▶ _Input data_:
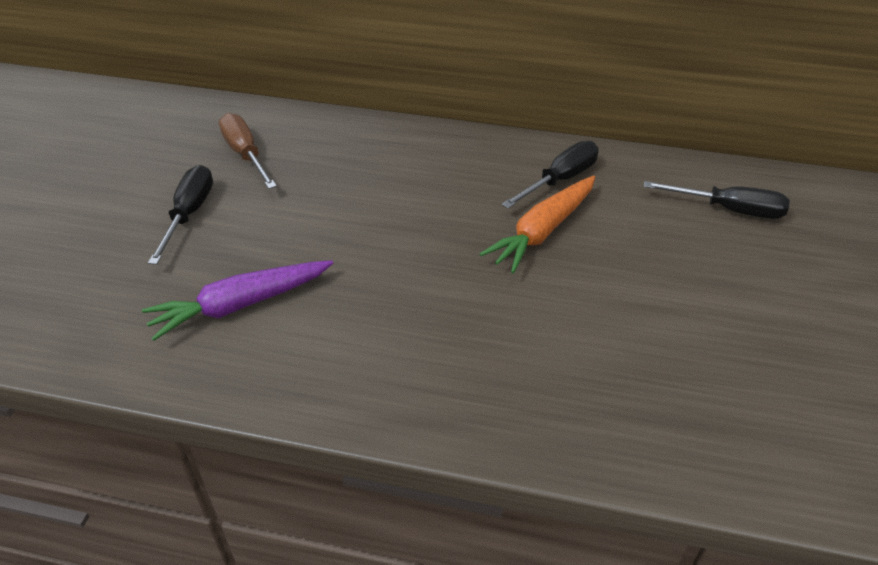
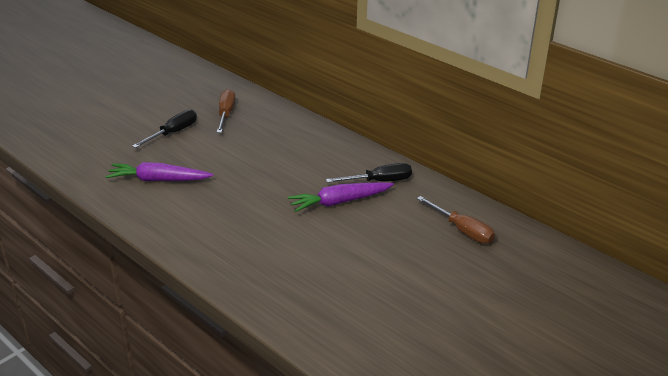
camera: 30 degrees right, 10 degrees down
orange carrot [480,176,595,274] -> purple carrot [288,182,394,212]
black screwdriver [644,181,790,219] -> brown screwdriver [417,196,495,244]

▶ _Task brief_:
Would you write out the material above in full, exactly as given, except for its pictures?

▶ _Problem solution_:
camera: 30 degrees right, 10 degrees down
orange carrot [480,176,595,274] -> purple carrot [288,182,394,212]
black screwdriver [644,181,790,219] -> brown screwdriver [417,196,495,244]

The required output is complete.